Work task: Each entry should be transcribed exactly as written, and any picture left out.

Collected data:
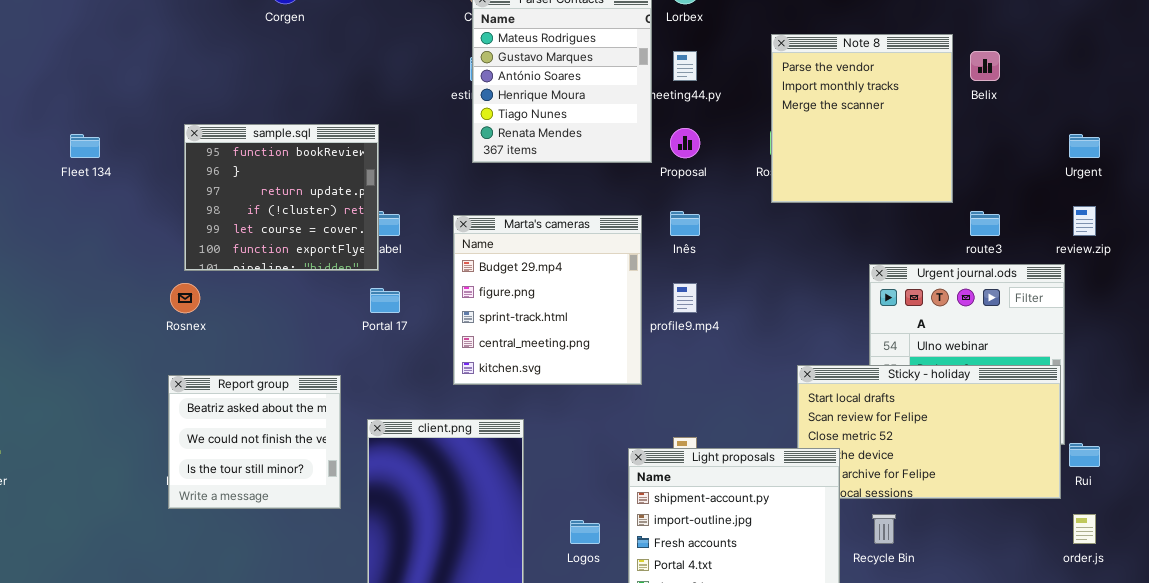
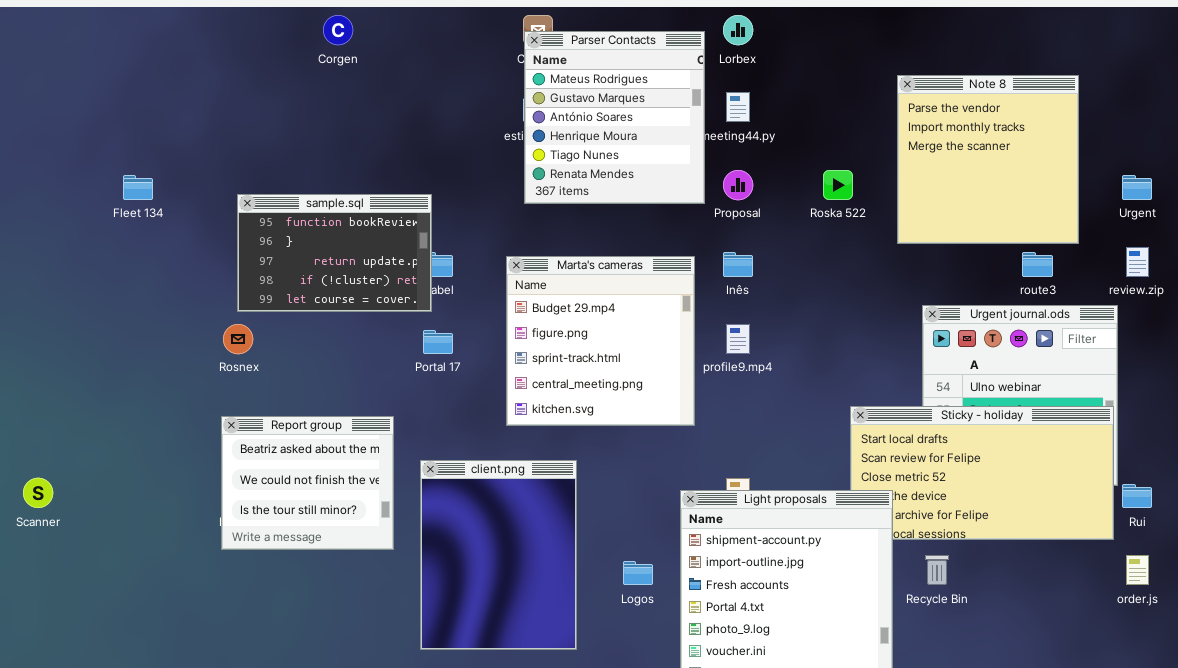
Note 8: [771,34,953,203] -> [897,75,1079,244], moved
sample.sql: [184,124,379,271] -> [237,194,432,312], resized

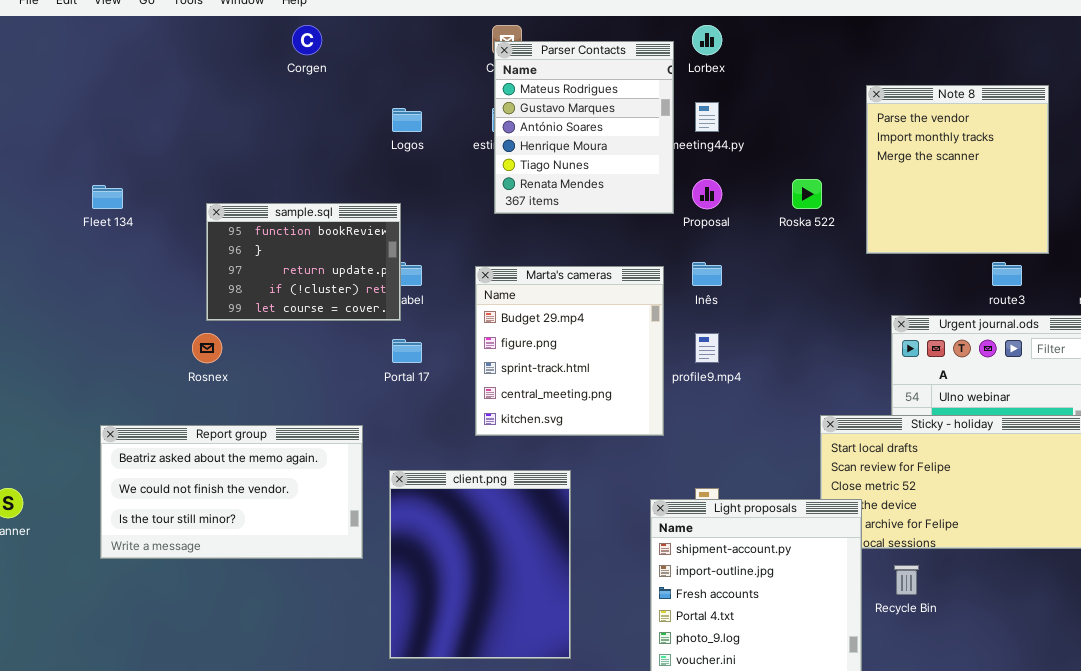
Report group: [221,416,394,550] -> [100,425,363,559], resized
client.png: [420,460,577,650] -> [389,470,571,659], resized
Logos: [623,561,653,585] -> [392,108,422,132], moved

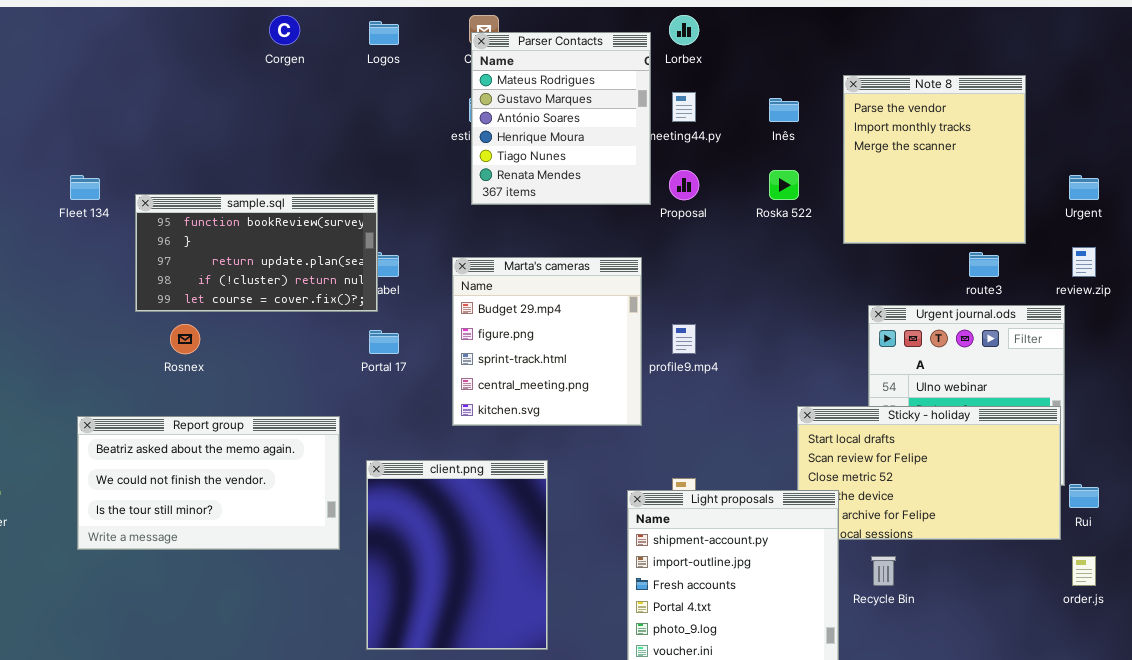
Logos: [392,108,422,132] -> [369,21,399,45], moved
sample.sql: [206,203,401,321] -> [135,194,378,312], resized
Inês: [692,262,722,286] -> [769,98,799,122], moved

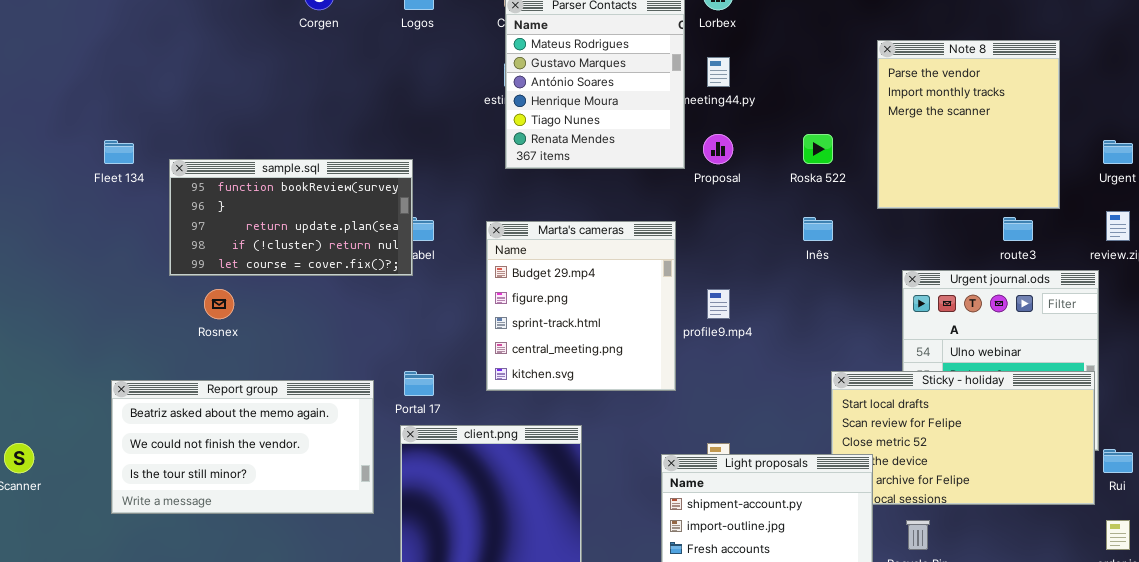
Inês: [769,98,799,122] -> [803,217,833,241], moved
Portal 17: [369,330,399,354] -> [404,371,434,396], moved

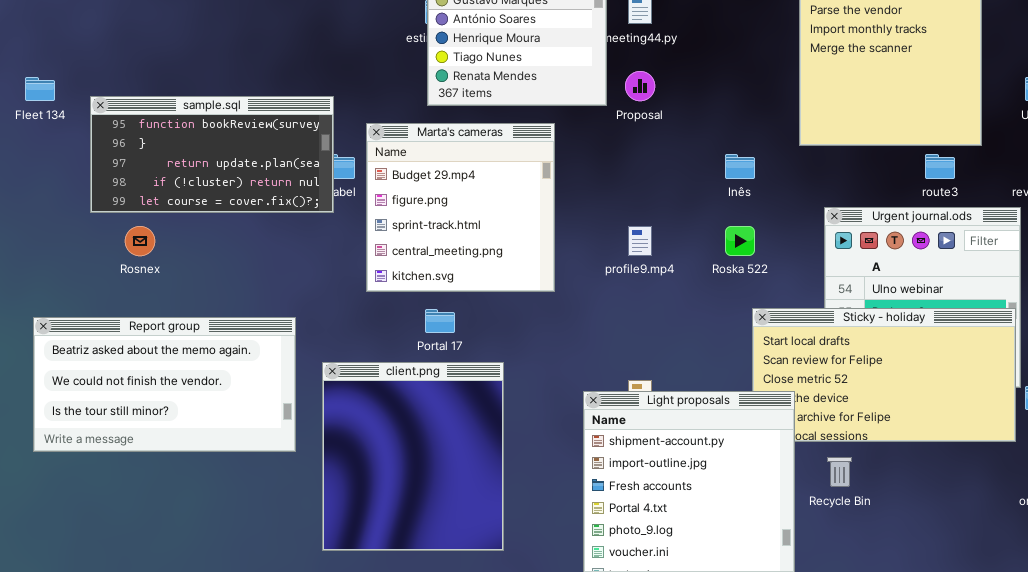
Roska 522: [803,134,833,164] -> [725,226,755,256], moved
Marta's cameras: [486,221,676,391] -> [366,123,555,292], moved
Portal 17: [404,371,434,396] -> [425,309,455,333], moved

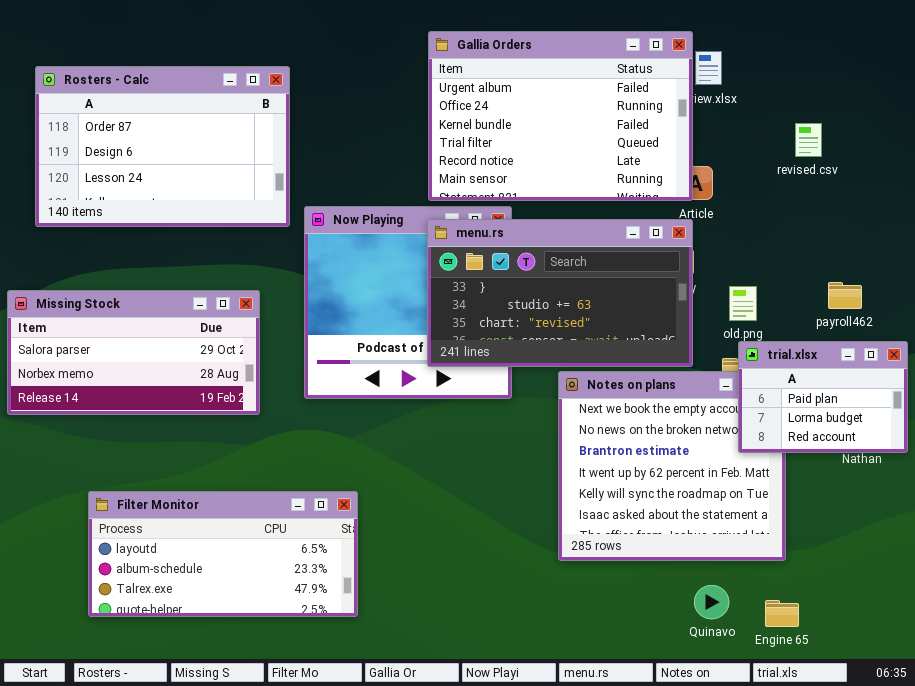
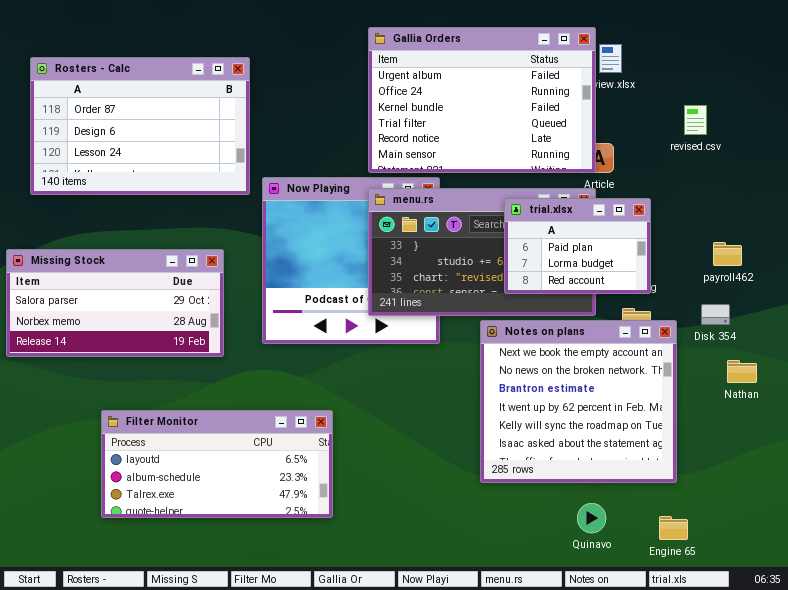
trial.xlsx: [738,341,908,453] -> [504,198,651,294], moved
Filter Monitor: [88,491,358,617] -> [101,410,333,518], moved
Quinavo: [694,585,729,619] -> [577,503,606,533], moved

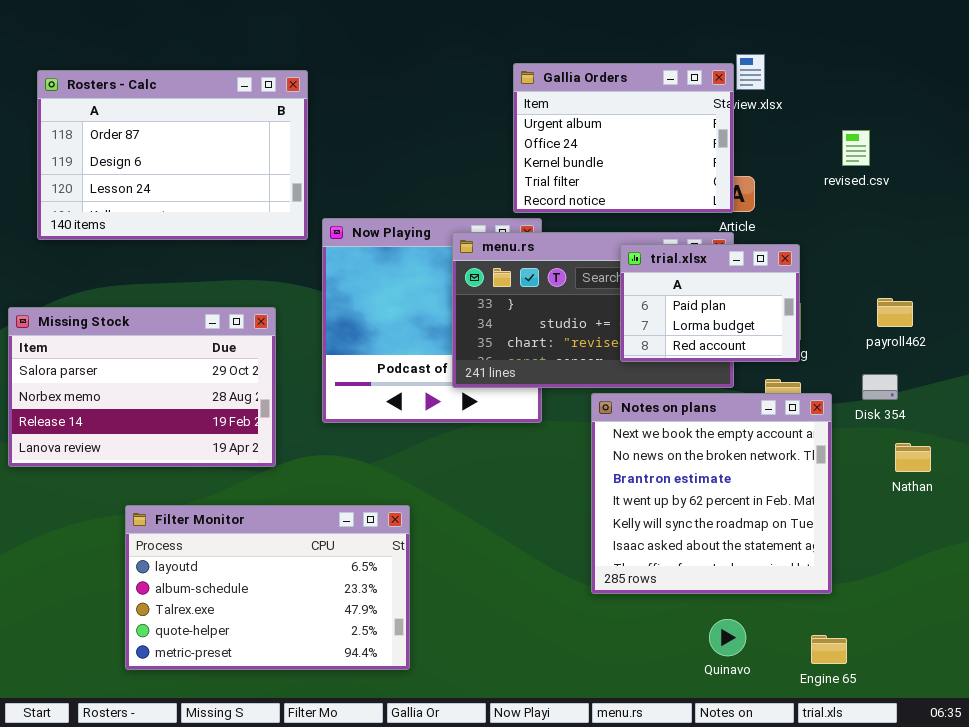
Gallia Orders: [368,27,596,173] -> [513,63,734,213], resized
Missing Stock: [6,249,224,357] -> [8,307,276,467], resized
Filter Monitor: [101,410,333,518] -> [125,505,410,670], resized

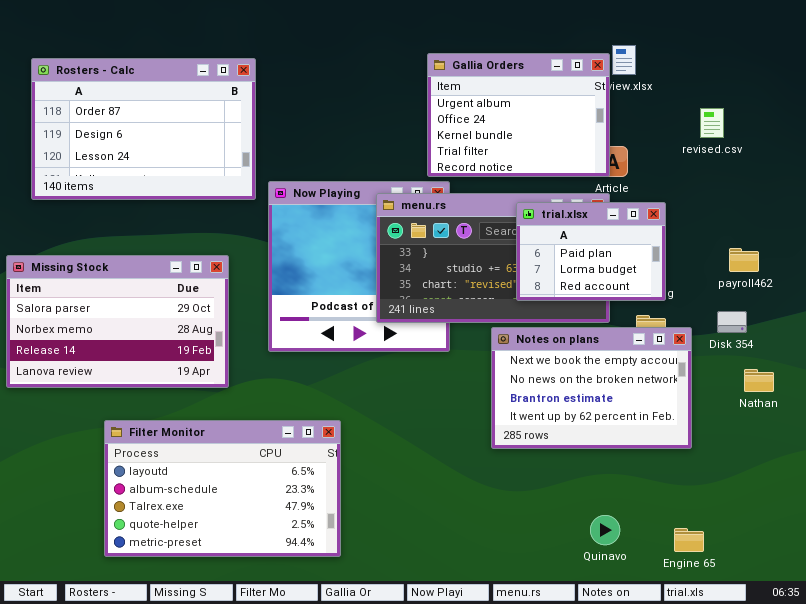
Notes on plans: [591,393,832,594] -> [491,327,692,449], resized

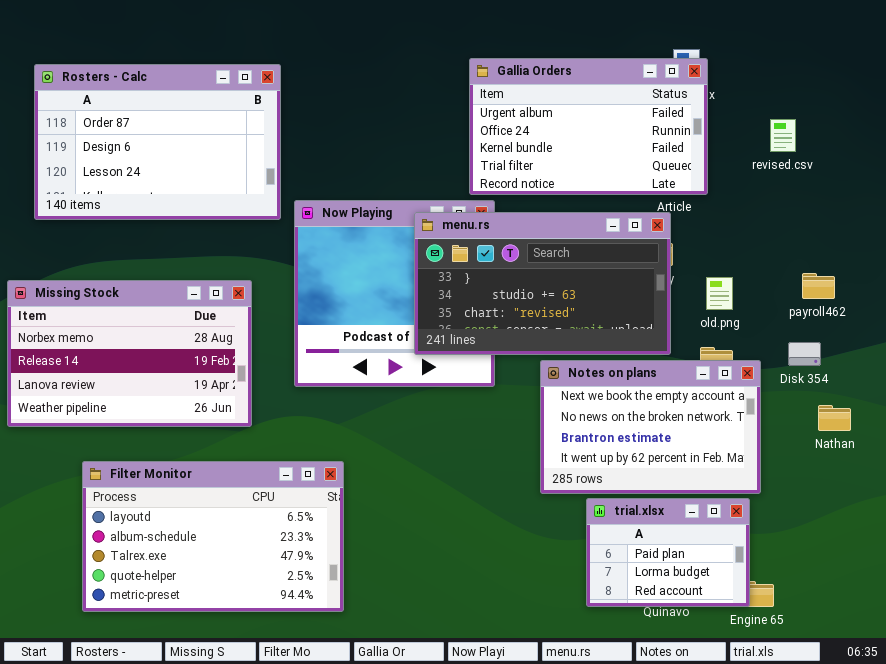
Gallia Orders: [427,53,610,177] -> [469,58,708,195], resized
trial.xlsx: [516,202,666,301] -> [586,498,750,607], moved
Missing Stock: [6,255,229,388] -> [7,280,252,427], scrolled down 1 row
Filter Monitor: [104,420,341,557] -> [82,461,344,612], moved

Reply:
Note 8: [771,34,953,203] -> [897,75,1079,244], moved
sample.sql: [184,124,379,271] -> [237,194,432,312], resized

Report group: [221,416,394,550] -> [100,425,363,559], resized
client.png: [420,460,577,650] -> [389,470,571,659], resized
Logos: [623,561,653,585] -> [392,108,422,132], moved

Logos: [392,108,422,132] -> [369,21,399,45], moved
sample.sql: [206,203,401,321] -> [135,194,378,312], resized
Inês: [692,262,722,286] -> [769,98,799,122], moved

Inês: [769,98,799,122] -> [803,217,833,241], moved
Portal 17: [369,330,399,354] -> [404,371,434,396], moved

Roska 522: [803,134,833,164] -> [725,226,755,256], moved
Marta's cameras: [486,221,676,391] -> [366,123,555,292], moved
Portal 17: [404,371,434,396] -> [425,309,455,333], moved

trial.xlsx: [738,341,908,453] -> [504,198,651,294], moved
Filter Monitor: [88,491,358,617] -> [101,410,333,518], moved
Quinavo: [694,585,729,619] -> [577,503,606,533], moved

Gallia Orders: [368,27,596,173] -> [513,63,734,213], resized
Missing Stock: [6,249,224,357] -> [8,307,276,467], resized
Filter Monitor: [101,410,333,518] -> [125,505,410,670], resized

Notes on plans: [591,393,832,594] -> [491,327,692,449], resized

Gallia Orders: [427,53,610,177] -> [469,58,708,195], resized
trial.xlsx: [516,202,666,301] -> [586,498,750,607], moved
Missing Stock: [6,255,229,388] -> [7,280,252,427], scrolled down 1 row
Filter Monitor: [104,420,341,557] -> [82,461,344,612], moved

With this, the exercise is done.